### REQUIRED WORK:
Give the records below again exactly, and exclude each picture.

### SUPPLIED DATA:
***
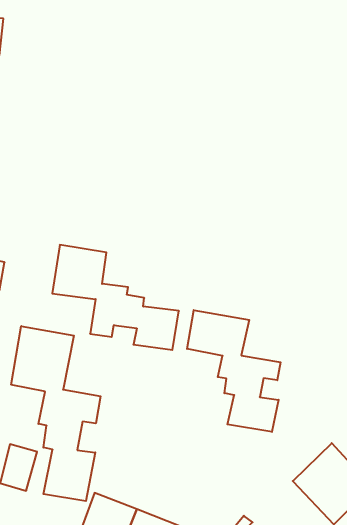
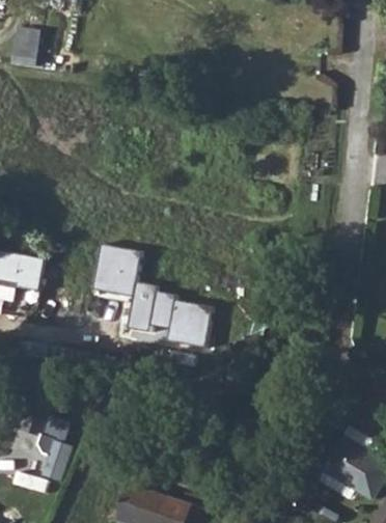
building: [187,310,281,432] -> none
building: [11,326,101,501] -> none

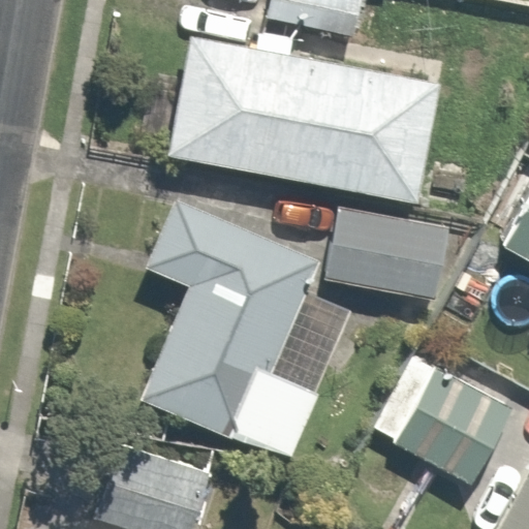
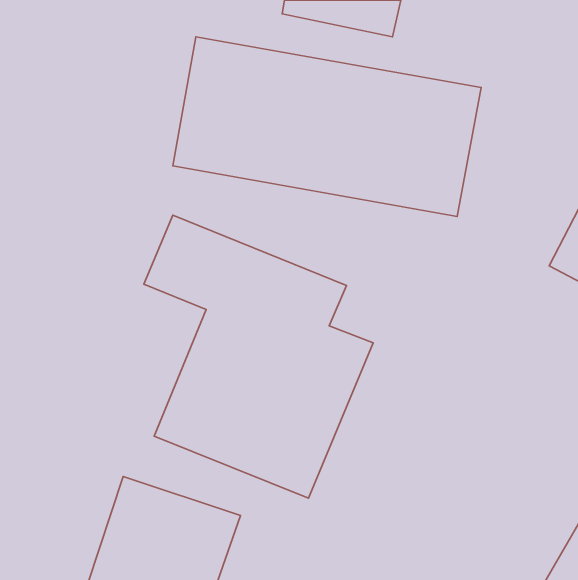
building: [322,205,453,300] -> none
building: [371,347,518,487] -> none

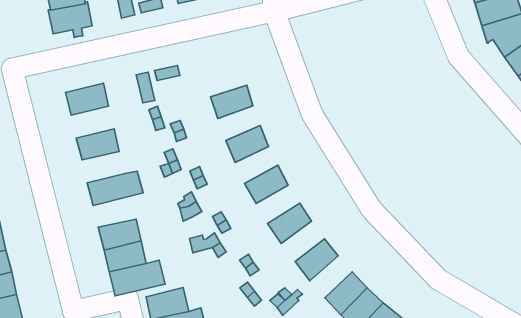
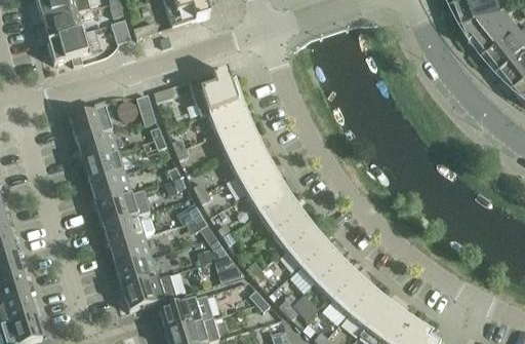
building: none -> [189,69,242,116]
building: none -> [216,119,257,154]
building: none -> [76,128,118,161]
building: none -> [236,157,277,194]
building: none -> [89,171,131,203]
building: none -> [258,193,300,231]
building: none -> [103,214,154,245]
building: none -> [285,226,326,266]
building: none -> [315,258,355,299]

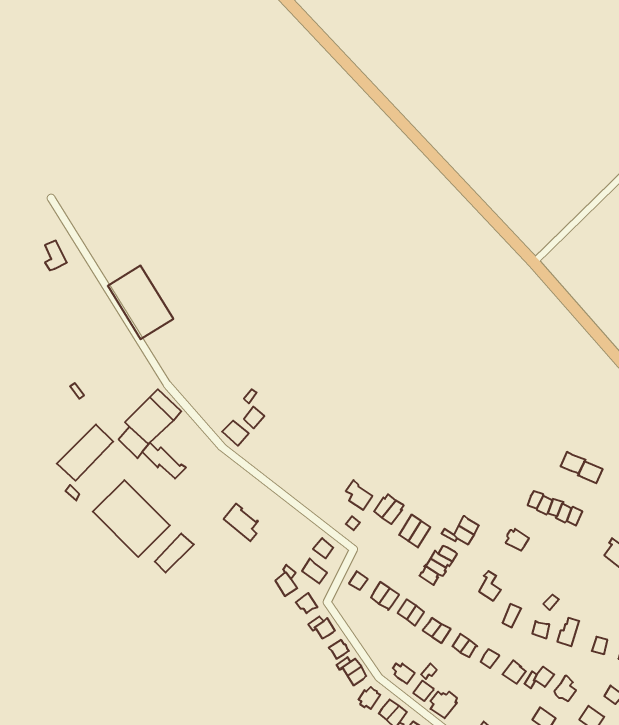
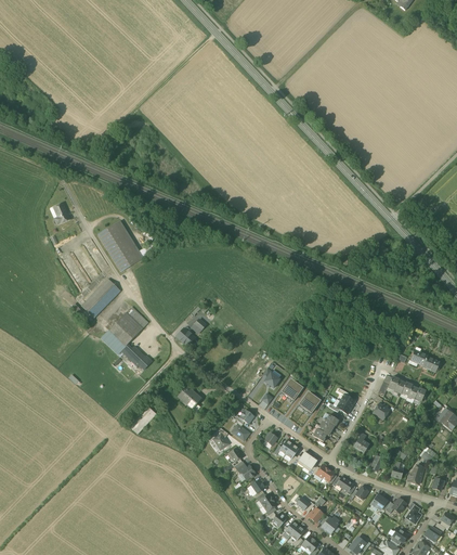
building: [57,424,113,481] -> [80,279,119,318]
building: [93,480,170,557] -> none

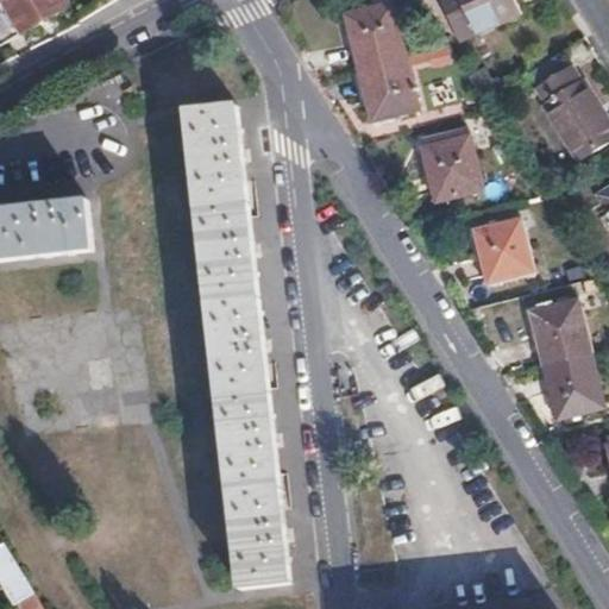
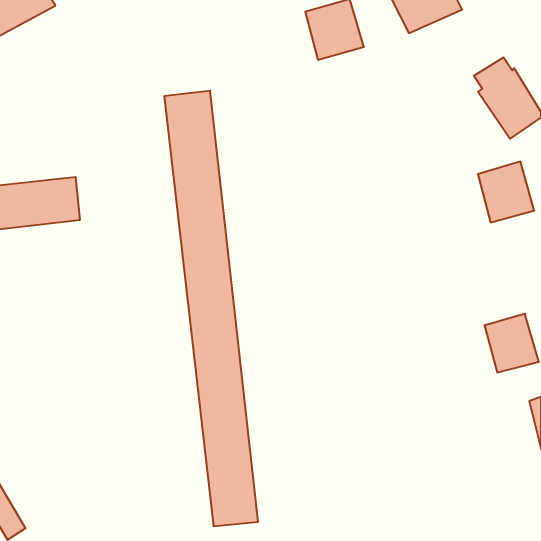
building: [354,52,420,119] -> none
building: [419,134,481,200] -> none
building: [470,215,533,283] -> [478,162,534,222]
building: [526,297,585,363] -> none

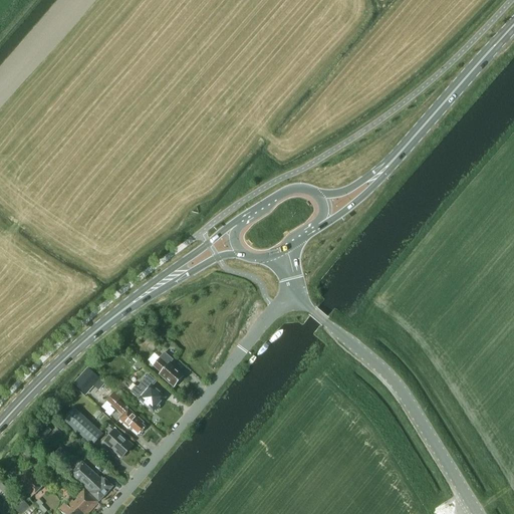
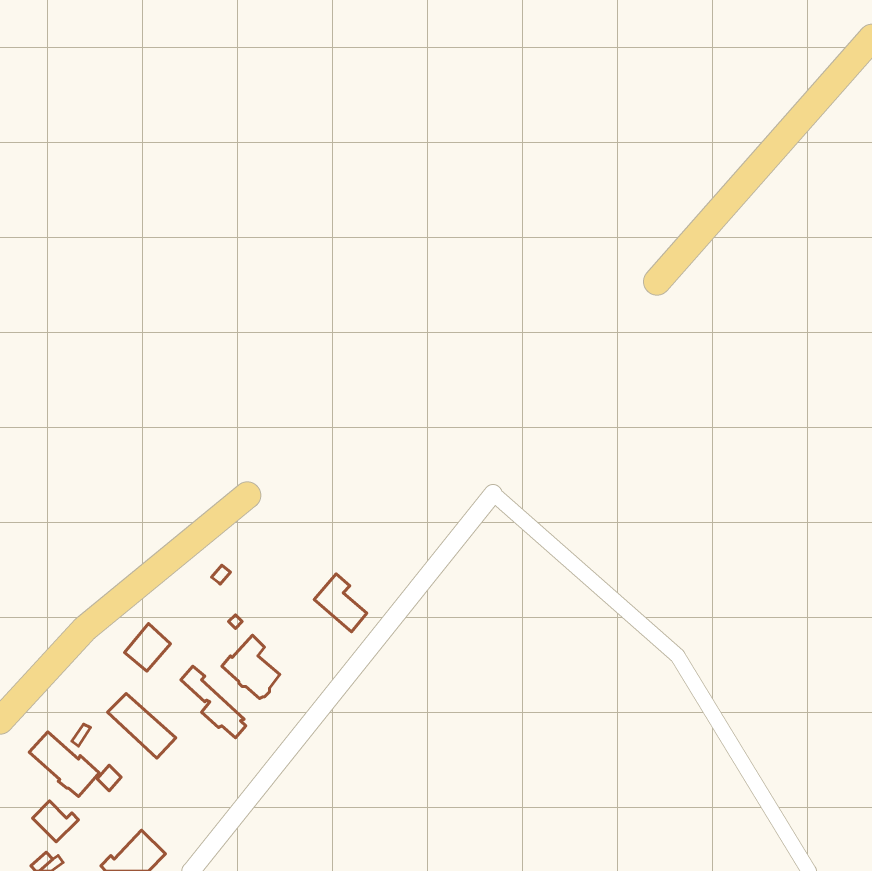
building: [152,352,183,387] -> [314,574,367,632]
building: [104,429,134,457] -> none
building: [70,462,111,500] -> [29,732,99,797]

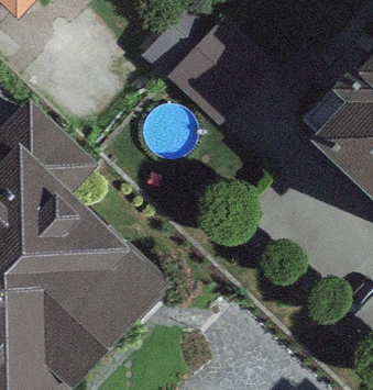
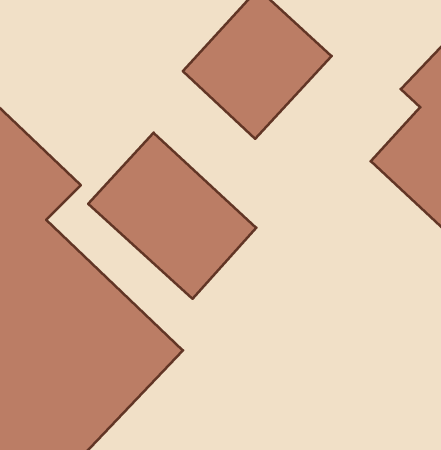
building: none -> [88,133,256,299]

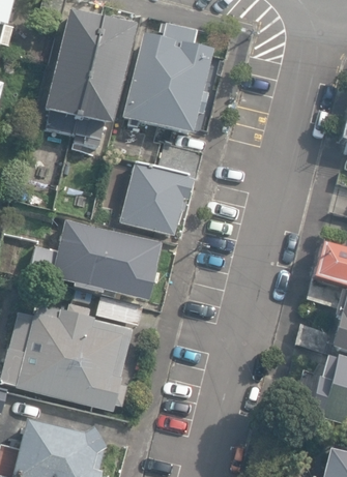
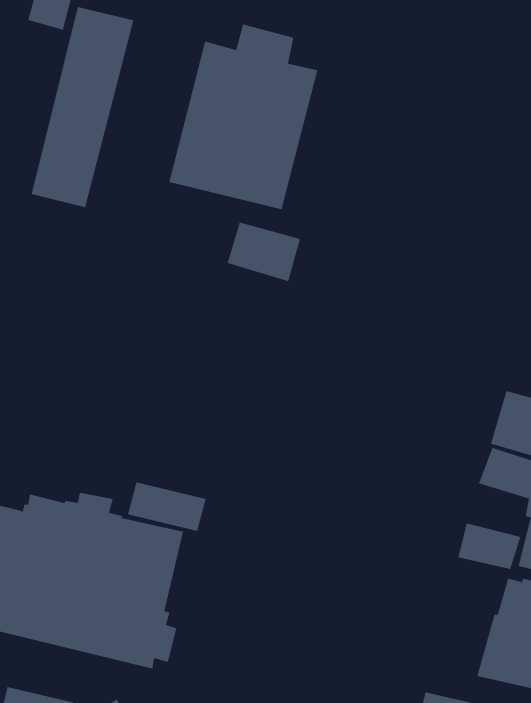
building: [71,17,135,146] -> none
building: [119,162,193,236] -> none
building: [31,218,163,299] -> none

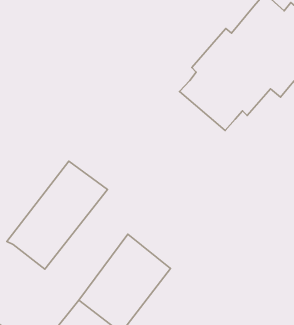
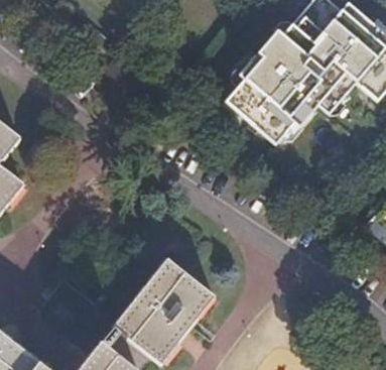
building: [7,161,108,269] -> none

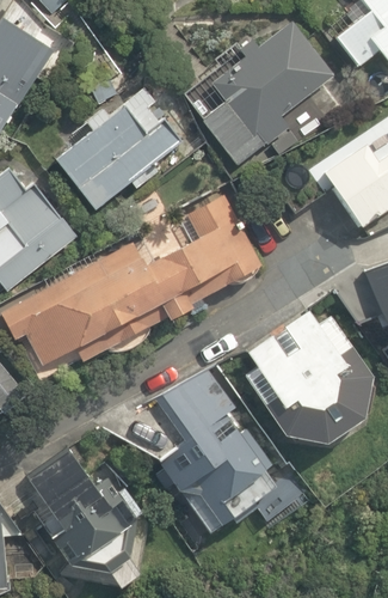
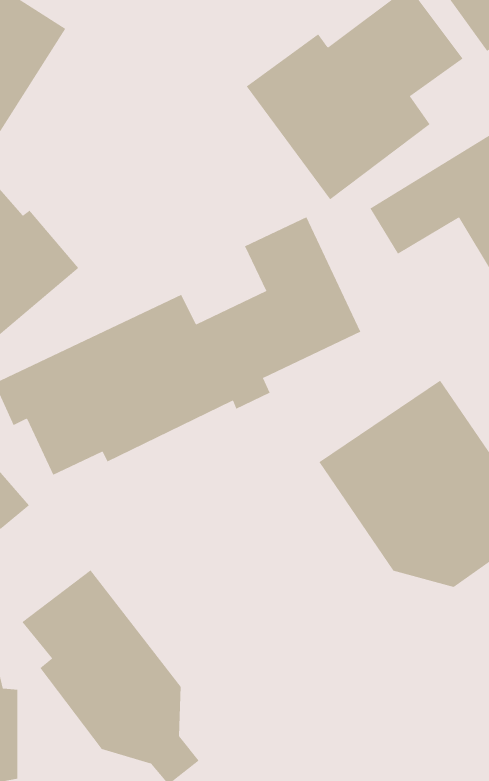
building: [54,100,175,203] -> none
building: [156,367,291,544] -> none

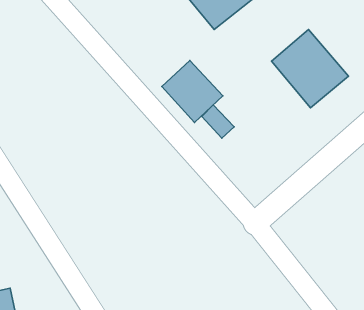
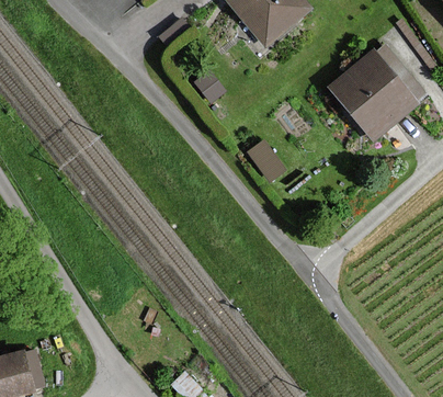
building: [162,61,223,123] -> none

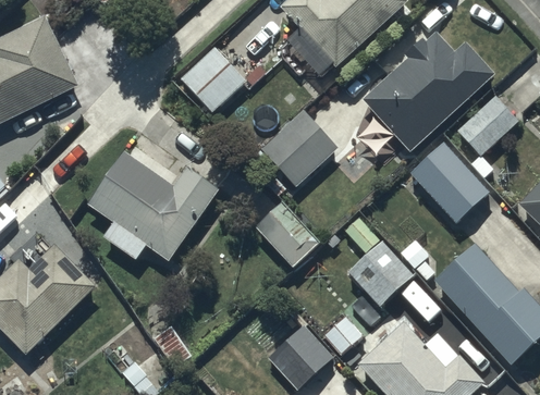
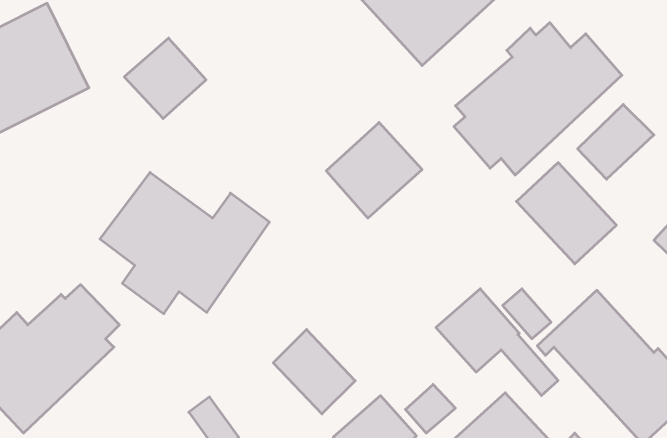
building: [180,49,244,112] -> [124,38,206,119]
building: [255,201,319,268] -> [273,329,355,414]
***
### RESPONSE BELOW:
building: [187,310,281,432] -> none
building: [11,326,101,501] -> none

building: [322,205,453,300] -> none
building: [371,347,518,487] -> none

building: none -> [189,69,242,116]
building: none -> [216,119,257,154]
building: none -> [76,128,118,161]
building: none -> [236,157,277,194]
building: none -> [89,171,131,203]
building: none -> [258,193,300,231]
building: none -> [103,214,154,245]
building: none -> [285,226,326,266]
building: none -> [315,258,355,299]

building: [57,424,113,481] -> [80,279,119,318]
building: [93,480,170,557] -> none

building: [354,52,420,119] -> none
building: [419,134,481,200] -> none
building: [470,215,533,283] -> [478,162,534,222]
building: [526,297,585,363] -> none

building: [152,352,183,387] -> [314,574,367,632]
building: [104,429,134,457] -> none
building: [70,462,111,500] -> [29,732,99,797]

building: none -> [88,133,256,299]

building: [71,17,135,146] -> none
building: [119,162,193,236] -> none
building: [31,218,163,299] -> none

building: [7,161,108,269] -> none

building: [54,100,175,203] -> none
building: [156,367,291,544] -> none

building: [162,61,223,123] -> none

building: [180,49,244,112] -> [124,38,206,119]
building: [255,201,319,268] -> [273,329,355,414]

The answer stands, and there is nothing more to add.